GIVEN DATA START
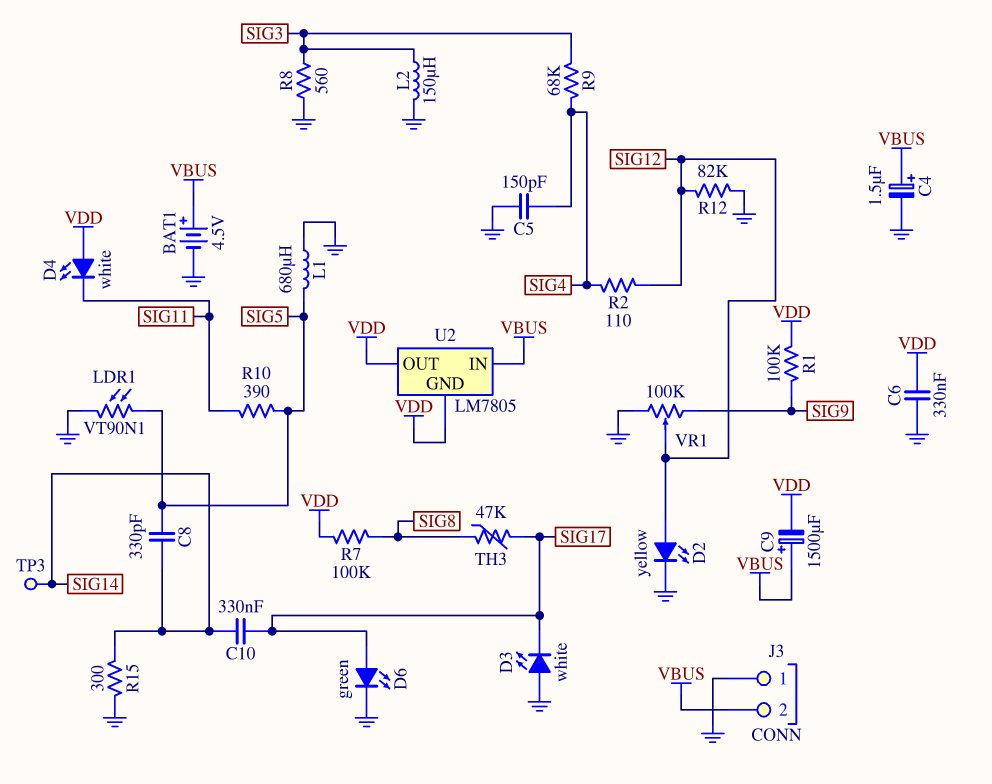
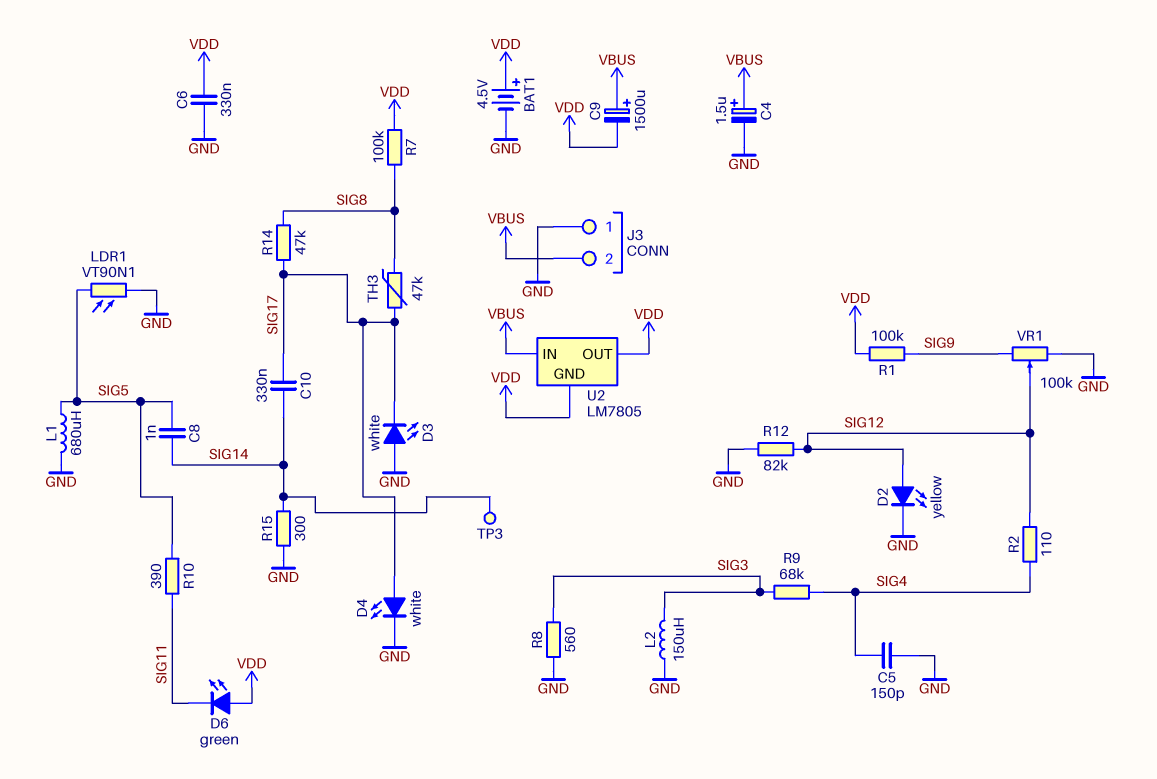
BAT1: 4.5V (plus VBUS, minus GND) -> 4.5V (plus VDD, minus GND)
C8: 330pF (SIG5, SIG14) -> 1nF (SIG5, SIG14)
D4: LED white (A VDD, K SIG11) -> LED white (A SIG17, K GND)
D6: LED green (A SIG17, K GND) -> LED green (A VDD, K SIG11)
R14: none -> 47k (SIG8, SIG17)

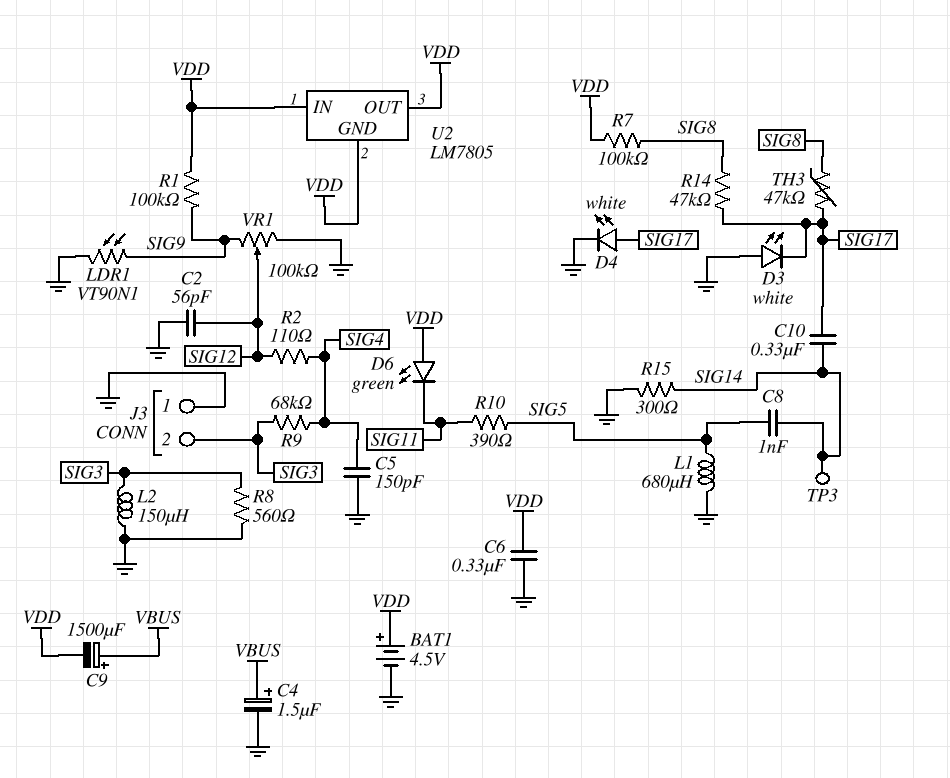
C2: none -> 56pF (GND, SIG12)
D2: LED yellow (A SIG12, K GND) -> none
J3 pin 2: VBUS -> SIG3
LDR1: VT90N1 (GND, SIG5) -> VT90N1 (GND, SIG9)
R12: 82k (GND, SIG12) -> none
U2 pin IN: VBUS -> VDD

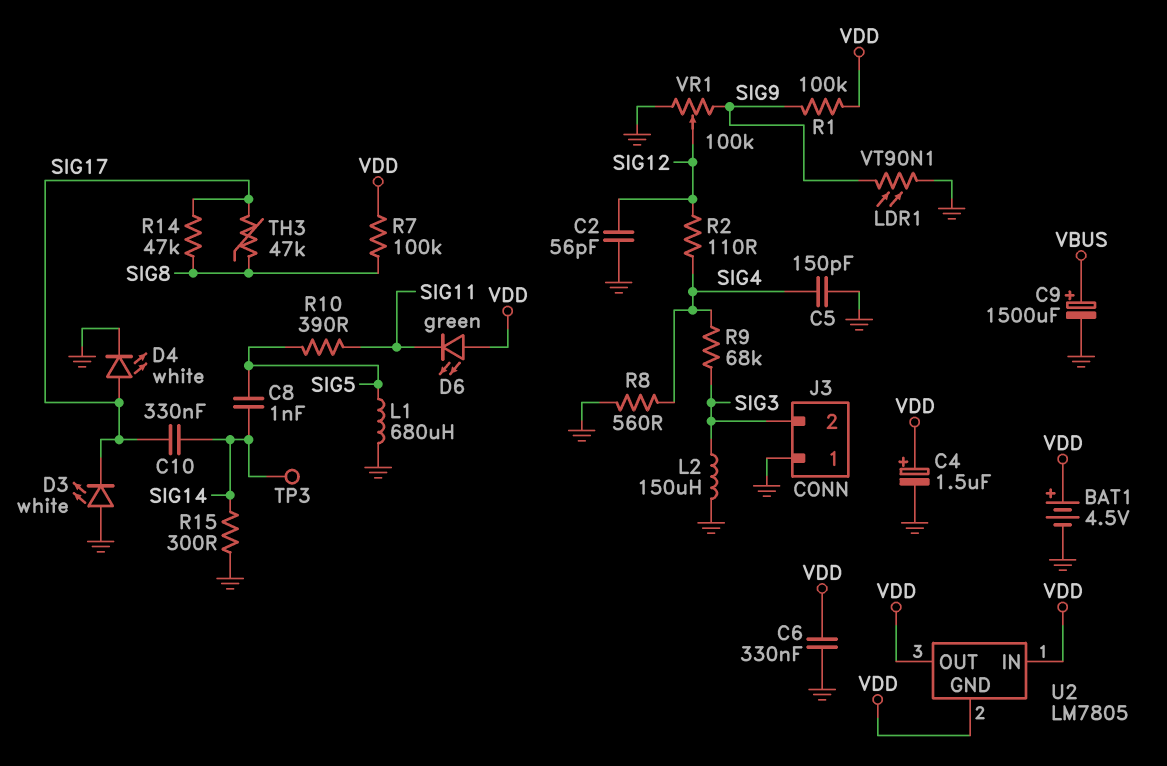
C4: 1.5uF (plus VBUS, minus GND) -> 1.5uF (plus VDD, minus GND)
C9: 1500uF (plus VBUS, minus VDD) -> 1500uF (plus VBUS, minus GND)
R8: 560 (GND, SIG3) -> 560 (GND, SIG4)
GIVEN DATA END
GIVEN DATA START
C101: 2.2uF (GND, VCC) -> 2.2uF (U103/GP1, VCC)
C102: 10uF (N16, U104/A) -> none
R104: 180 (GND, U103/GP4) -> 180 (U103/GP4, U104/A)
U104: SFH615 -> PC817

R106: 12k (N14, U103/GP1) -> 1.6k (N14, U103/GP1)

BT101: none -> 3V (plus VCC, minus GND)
GIVEN DATA END
GIVEN DATA START
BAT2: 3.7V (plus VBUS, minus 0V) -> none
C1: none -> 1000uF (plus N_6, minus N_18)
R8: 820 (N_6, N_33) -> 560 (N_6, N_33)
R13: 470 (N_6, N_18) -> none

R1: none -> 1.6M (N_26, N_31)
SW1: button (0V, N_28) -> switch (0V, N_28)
GIVEN DATA END
● **WHAT THIS TASK INVOLVES**
When you reach the line with "BAT1: 4.5V (plus" in the records above, begin repeating the lines exactly, and stop after the line with "R8: 560 (GND, SIG3) -> 560 (GND, SIG4)". Skip all pictures.

● **RESPONSE**
BAT1: 4.5V (plus VBUS, minus GND) -> 4.5V (plus VDD, minus GND)
C8: 330pF (SIG5, SIG14) -> 1nF (SIG5, SIG14)
D4: LED white (A VDD, K SIG11) -> LED white (A SIG17, K GND)
D6: LED green (A SIG17, K GND) -> LED green (A VDD, K SIG11)
R14: none -> 47k (SIG8, SIG17)

C2: none -> 56pF (GND, SIG12)
D2: LED yellow (A SIG12, K GND) -> none
J3 pin 2: VBUS -> SIG3
LDR1: VT90N1 (GND, SIG5) -> VT90N1 (GND, SIG9)
R12: 82k (GND, SIG12) -> none
U2 pin IN: VBUS -> VDD

C4: 1.5uF (plus VBUS, minus GND) -> 1.5uF (plus VDD, minus GND)
C9: 1500uF (plus VBUS, minus VDD) -> 1500uF (plus VBUS, minus GND)
R8: 560 (GND, SIG3) -> 560 (GND, SIG4)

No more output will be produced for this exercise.